→ TASK INSTRUCTIONS: Copy every line of the records below where the word "degrees" occurs.

→ THE INPUT:
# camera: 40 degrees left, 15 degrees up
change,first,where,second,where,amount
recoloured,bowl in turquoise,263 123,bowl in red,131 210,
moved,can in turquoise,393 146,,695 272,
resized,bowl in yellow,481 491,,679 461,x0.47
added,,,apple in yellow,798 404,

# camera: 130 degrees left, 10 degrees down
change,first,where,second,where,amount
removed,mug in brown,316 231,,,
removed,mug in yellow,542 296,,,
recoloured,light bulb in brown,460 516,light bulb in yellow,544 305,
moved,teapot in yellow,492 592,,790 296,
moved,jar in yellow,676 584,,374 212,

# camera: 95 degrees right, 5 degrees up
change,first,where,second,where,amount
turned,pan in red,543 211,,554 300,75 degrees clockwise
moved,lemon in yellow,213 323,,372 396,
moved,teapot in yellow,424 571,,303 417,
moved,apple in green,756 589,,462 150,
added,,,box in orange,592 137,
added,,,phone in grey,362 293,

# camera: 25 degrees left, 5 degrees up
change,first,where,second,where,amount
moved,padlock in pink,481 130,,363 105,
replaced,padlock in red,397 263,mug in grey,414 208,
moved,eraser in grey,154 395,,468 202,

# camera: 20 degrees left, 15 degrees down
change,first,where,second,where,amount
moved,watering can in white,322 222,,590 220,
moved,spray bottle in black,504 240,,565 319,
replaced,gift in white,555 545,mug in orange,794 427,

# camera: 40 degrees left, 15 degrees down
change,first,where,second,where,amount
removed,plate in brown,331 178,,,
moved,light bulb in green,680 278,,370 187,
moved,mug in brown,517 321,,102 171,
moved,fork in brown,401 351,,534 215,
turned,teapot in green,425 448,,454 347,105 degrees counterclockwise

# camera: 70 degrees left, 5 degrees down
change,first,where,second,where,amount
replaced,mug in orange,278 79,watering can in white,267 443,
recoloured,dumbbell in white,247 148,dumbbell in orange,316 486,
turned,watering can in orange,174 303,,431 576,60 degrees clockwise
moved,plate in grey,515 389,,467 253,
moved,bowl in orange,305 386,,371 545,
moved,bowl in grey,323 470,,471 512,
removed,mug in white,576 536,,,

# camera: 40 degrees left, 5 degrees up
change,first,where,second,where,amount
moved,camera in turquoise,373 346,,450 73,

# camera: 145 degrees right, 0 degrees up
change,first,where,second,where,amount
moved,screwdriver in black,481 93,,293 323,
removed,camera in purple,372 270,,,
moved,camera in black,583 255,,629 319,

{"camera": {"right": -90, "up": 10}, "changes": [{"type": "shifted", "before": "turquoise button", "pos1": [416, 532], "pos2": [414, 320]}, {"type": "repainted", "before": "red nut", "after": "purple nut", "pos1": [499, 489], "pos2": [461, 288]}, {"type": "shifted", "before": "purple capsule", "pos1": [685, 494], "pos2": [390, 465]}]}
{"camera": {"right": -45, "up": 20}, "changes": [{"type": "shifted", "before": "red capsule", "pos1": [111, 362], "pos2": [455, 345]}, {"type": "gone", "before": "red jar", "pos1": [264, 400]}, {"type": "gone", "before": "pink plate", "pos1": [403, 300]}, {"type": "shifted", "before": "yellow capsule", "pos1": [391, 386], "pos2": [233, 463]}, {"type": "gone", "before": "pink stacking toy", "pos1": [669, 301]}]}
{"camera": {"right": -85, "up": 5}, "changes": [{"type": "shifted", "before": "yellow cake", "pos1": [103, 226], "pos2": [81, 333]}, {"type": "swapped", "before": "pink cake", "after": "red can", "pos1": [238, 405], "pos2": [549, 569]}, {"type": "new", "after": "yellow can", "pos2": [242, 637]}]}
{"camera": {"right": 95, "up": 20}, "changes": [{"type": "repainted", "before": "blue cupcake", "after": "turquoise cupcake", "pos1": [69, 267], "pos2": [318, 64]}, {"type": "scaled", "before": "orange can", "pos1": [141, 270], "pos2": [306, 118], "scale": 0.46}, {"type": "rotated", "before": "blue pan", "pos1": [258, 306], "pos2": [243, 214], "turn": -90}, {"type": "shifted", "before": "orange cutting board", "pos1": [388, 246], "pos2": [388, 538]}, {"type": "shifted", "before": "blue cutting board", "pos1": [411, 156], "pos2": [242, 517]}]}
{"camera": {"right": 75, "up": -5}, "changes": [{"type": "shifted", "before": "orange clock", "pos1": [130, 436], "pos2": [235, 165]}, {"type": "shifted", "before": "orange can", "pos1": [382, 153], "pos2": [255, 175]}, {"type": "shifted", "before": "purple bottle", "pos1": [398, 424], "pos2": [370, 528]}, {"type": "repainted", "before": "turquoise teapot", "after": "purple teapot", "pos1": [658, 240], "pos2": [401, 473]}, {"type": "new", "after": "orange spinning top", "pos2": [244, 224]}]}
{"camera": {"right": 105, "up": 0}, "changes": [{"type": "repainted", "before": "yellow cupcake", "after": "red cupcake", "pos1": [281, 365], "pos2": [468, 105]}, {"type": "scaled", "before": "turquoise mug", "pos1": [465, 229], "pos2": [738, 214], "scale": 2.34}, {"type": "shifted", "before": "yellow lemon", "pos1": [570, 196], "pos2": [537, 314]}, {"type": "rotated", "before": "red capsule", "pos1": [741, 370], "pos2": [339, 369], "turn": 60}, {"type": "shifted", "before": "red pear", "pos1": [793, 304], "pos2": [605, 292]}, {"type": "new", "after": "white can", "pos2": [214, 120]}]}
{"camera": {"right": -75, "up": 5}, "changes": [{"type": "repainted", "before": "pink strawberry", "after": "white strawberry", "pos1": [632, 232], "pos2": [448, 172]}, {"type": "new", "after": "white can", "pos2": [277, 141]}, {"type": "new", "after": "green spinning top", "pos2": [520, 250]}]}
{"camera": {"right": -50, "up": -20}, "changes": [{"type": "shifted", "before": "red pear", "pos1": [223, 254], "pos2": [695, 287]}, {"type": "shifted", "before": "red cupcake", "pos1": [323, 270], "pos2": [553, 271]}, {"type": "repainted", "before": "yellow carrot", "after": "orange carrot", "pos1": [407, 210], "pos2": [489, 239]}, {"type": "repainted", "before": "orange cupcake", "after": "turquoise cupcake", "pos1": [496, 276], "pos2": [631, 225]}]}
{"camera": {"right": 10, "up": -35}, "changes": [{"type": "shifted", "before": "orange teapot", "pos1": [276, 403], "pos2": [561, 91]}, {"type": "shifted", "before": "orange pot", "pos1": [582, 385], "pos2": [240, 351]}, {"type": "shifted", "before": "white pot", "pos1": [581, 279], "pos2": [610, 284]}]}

→ EXERCISE OUTPUT:
# camera: 40 degrees left, 15 degrees up
# camera: 130 degrees left, 10 degrees down
# camera: 95 degrees right, 5 degrees up
turned,pan in red,543 211,,554 300,75 degrees clockwise
# camera: 25 degrees left, 5 degrees up
# camera: 20 degrees left, 15 degrees down
# camera: 40 degrees left, 15 degrees down
turned,teapot in green,425 448,,454 347,105 degrees counterclockwise
# camera: 70 degrees left, 5 degrees down
turned,watering can in orange,174 303,,431 576,60 degrees clockwise
# camera: 40 degrees left, 5 degrees up
# camera: 145 degrees right, 0 degrees up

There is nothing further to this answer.